Dataset rows:
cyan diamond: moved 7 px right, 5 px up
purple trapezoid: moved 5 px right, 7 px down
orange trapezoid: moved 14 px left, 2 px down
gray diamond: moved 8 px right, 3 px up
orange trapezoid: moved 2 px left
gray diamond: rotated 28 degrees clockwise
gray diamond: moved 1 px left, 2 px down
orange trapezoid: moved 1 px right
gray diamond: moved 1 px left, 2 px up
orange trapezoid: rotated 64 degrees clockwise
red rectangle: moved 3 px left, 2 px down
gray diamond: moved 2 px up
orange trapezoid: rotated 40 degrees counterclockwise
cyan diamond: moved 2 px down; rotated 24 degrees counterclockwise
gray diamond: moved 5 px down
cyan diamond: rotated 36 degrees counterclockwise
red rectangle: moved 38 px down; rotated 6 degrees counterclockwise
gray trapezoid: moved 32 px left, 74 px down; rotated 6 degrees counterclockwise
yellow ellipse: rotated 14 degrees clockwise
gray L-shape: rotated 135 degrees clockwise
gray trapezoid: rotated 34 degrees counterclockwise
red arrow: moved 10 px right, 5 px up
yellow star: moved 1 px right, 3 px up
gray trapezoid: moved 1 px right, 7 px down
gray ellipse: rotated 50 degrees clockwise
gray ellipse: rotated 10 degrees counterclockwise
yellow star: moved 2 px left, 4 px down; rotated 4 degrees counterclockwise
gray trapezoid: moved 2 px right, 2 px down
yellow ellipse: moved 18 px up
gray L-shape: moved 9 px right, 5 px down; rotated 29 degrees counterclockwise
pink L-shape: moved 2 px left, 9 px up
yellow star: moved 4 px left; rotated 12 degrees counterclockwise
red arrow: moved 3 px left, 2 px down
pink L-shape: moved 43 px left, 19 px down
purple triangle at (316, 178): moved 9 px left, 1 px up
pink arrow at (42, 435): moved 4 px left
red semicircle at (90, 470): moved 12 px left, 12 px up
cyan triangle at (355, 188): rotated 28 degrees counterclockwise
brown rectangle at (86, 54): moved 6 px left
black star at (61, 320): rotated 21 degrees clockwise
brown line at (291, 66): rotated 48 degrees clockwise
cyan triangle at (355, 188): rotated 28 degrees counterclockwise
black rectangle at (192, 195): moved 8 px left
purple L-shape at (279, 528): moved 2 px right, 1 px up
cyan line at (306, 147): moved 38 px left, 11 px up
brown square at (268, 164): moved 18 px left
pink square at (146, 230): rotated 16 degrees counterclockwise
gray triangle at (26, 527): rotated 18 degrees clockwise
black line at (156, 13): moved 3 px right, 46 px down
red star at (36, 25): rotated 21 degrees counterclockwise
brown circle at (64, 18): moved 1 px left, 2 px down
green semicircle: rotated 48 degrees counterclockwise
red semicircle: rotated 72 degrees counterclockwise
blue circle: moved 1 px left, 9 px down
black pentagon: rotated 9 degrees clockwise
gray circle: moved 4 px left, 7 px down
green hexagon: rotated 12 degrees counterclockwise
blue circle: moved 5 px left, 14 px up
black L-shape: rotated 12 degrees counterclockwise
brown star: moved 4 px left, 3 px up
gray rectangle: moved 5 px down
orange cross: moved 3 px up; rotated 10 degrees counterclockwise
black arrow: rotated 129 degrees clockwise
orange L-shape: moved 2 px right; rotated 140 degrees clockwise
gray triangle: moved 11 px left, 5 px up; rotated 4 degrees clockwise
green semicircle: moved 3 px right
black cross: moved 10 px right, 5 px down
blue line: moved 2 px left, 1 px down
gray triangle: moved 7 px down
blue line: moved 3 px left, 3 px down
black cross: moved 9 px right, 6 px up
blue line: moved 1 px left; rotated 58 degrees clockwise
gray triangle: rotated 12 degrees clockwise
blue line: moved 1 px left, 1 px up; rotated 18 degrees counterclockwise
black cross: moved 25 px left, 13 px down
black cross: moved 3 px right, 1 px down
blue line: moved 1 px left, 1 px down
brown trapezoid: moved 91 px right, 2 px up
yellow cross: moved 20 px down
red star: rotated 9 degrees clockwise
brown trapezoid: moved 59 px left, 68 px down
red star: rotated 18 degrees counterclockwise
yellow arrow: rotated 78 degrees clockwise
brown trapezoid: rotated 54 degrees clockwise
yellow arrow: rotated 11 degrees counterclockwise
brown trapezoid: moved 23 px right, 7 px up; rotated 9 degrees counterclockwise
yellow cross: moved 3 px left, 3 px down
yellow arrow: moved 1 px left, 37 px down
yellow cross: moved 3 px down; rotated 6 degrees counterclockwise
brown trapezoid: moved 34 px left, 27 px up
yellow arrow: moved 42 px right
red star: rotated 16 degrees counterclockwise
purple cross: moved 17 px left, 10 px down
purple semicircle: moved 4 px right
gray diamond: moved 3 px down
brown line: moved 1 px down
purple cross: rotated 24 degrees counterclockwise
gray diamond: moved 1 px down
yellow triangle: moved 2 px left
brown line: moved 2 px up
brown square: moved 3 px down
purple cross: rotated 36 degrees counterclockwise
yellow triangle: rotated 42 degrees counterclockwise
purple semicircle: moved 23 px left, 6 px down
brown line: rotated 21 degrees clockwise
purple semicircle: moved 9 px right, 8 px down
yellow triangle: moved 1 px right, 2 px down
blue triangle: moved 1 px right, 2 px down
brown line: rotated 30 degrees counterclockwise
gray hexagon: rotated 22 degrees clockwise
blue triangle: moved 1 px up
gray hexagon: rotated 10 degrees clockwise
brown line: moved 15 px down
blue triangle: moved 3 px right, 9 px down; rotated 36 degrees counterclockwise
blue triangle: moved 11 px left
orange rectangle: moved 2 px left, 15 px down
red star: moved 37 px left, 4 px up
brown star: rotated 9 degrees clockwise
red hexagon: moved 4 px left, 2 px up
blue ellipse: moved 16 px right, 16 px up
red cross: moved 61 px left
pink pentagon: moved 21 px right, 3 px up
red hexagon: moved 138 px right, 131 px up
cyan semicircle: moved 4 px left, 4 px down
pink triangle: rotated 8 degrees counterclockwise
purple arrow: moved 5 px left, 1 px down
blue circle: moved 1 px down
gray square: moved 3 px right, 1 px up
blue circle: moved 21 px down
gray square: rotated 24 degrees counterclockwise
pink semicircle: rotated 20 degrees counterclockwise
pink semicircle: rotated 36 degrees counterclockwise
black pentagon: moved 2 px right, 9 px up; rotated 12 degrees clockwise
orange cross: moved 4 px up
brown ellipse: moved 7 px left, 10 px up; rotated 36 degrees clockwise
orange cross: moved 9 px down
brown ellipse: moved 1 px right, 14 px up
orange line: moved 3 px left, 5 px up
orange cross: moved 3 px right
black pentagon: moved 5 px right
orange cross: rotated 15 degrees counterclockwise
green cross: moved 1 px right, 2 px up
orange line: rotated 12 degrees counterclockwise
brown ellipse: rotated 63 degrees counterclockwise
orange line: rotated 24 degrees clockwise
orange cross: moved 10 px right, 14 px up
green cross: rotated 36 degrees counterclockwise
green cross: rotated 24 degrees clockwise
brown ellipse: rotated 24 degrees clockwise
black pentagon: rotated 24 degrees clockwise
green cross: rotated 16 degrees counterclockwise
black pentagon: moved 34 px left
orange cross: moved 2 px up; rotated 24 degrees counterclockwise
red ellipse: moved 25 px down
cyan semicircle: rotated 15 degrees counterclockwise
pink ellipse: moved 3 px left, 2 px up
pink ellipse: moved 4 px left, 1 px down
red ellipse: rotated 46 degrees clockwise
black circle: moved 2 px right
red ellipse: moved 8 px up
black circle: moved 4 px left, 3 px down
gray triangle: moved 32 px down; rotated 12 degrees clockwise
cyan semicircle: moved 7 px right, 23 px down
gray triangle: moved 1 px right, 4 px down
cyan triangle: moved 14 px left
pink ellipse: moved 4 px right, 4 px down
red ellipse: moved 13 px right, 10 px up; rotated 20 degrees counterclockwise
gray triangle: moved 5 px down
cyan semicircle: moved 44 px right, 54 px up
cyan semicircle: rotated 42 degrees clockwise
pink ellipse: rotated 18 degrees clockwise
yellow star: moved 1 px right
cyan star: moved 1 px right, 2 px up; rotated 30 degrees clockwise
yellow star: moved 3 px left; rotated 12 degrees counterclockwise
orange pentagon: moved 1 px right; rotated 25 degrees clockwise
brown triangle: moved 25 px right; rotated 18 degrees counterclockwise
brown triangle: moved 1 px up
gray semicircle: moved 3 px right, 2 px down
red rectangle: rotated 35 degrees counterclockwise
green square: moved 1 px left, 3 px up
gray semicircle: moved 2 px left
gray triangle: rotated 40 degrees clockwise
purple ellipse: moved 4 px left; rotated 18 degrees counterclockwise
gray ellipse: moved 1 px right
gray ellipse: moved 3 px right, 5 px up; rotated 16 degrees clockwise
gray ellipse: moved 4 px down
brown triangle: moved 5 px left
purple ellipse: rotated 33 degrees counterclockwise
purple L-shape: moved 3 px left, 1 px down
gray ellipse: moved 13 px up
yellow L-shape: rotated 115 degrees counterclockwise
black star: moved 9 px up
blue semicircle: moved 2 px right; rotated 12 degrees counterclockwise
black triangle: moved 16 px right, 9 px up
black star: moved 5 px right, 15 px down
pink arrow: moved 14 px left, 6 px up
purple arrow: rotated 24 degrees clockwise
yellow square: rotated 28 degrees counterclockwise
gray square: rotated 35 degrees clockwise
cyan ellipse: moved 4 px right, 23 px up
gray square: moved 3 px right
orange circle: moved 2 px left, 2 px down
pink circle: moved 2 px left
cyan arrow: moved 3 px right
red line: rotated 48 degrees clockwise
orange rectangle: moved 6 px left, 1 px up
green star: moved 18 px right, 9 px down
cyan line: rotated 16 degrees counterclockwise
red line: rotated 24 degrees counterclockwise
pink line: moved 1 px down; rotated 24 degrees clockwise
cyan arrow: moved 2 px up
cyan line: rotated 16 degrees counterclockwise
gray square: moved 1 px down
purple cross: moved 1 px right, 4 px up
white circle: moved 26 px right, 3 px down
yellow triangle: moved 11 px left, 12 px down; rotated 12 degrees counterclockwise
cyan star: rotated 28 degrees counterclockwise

Set task:
Copy out the rows above, starting with the first line and going on through the line that contains "yellow star: moved 4".

Response below:
cyan diamond: moved 7 px right, 5 px up
purple trapezoid: moved 5 px right, 7 px down
orange trapezoid: moved 14 px left, 2 px down
gray diamond: moved 8 px right, 3 px up
orange trapezoid: moved 2 px left
gray diamond: rotated 28 degrees clockwise
gray diamond: moved 1 px left, 2 px down
orange trapezoid: moved 1 px right
gray diamond: moved 1 px left, 2 px up
orange trapezoid: rotated 64 degrees clockwise
red rectangle: moved 3 px left, 2 px down
gray diamond: moved 2 px up
orange trapezoid: rotated 40 degrees counterclockwise
cyan diamond: moved 2 px down; rotated 24 degrees counterclockwise
gray diamond: moved 5 px down
cyan diamond: rotated 36 degrees counterclockwise
red rectangle: moved 38 px down; rotated 6 degrees counterclockwise
gray trapezoid: moved 32 px left, 74 px down; rotated 6 degrees counterclockwise
yellow ellipse: rotated 14 degrees clockwise
gray L-shape: rotated 135 degrees clockwise
gray trapezoid: rotated 34 degrees counterclockwise
red arrow: moved 10 px right, 5 px up
yellow star: moved 1 px right, 3 px up
gray trapezoid: moved 1 px right, 7 px down
gray ellipse: rotated 50 degrees clockwise
gray ellipse: rotated 10 degrees counterclockwise
yellow star: moved 2 px left, 4 px down; rotated 4 degrees counterclockwise
gray trapezoid: moved 2 px right, 2 px down
yellow ellipse: moved 18 px up
gray L-shape: moved 9 px right, 5 px down; rotated 29 degrees counterclockwise
pink L-shape: moved 2 px left, 9 px up
yellow star: moved 4 px left; rotated 12 degrees counterclockwise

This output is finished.